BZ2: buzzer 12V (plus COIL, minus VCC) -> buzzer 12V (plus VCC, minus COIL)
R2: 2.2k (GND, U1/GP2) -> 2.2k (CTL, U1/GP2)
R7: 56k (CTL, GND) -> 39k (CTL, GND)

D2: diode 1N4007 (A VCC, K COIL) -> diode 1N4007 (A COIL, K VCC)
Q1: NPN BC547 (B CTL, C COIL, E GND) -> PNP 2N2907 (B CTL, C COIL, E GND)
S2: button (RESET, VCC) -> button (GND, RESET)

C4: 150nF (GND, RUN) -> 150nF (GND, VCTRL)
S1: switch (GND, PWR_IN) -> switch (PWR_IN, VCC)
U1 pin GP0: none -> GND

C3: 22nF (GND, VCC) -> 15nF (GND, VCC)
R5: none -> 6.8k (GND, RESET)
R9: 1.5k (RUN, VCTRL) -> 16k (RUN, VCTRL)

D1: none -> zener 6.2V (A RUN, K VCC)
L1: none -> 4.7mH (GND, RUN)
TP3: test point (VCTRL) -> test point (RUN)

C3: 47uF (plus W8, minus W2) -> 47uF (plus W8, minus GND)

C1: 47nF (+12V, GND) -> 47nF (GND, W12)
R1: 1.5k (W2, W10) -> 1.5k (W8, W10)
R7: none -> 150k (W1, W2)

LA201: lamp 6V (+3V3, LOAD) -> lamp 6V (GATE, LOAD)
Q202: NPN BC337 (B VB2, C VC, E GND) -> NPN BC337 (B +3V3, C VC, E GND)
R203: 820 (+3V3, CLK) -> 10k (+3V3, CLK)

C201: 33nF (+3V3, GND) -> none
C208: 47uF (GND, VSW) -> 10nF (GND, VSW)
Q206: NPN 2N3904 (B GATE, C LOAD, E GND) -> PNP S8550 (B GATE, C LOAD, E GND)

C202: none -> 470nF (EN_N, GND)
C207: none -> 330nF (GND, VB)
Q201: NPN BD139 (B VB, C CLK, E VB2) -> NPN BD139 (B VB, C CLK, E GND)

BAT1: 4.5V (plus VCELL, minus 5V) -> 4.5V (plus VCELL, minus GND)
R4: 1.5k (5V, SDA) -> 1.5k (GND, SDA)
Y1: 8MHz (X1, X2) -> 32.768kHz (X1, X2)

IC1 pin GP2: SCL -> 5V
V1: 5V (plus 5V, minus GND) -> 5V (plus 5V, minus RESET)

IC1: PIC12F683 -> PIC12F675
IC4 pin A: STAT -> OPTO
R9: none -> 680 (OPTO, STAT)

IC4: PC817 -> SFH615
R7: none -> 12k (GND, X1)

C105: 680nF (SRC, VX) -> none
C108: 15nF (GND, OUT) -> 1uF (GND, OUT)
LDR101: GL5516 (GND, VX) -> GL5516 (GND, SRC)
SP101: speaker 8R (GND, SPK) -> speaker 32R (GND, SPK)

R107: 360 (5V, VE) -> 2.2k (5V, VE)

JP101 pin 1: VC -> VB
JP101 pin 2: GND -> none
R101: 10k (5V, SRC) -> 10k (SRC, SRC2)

▸ Exercise
If a line in the material holds "none", copy it.

▸ Output below
U1 pin GP0: none -> GND
R5: none -> 6.8k (GND, RESET)
D1: none -> zener 6.2V (A RUN, K VCC)
L1: none -> 4.7mH (GND, RUN)
R7: none -> 150k (W1, W2)
C201: 33nF (+3V3, GND) -> none
C202: none -> 470nF (EN_N, GND)
C207: none -> 330nF (GND, VB)
R9: none -> 680 (OPTO, STAT)
R7: none -> 12k (GND, X1)
C105: 680nF (SRC, VX) -> none
JP101 pin 2: GND -> none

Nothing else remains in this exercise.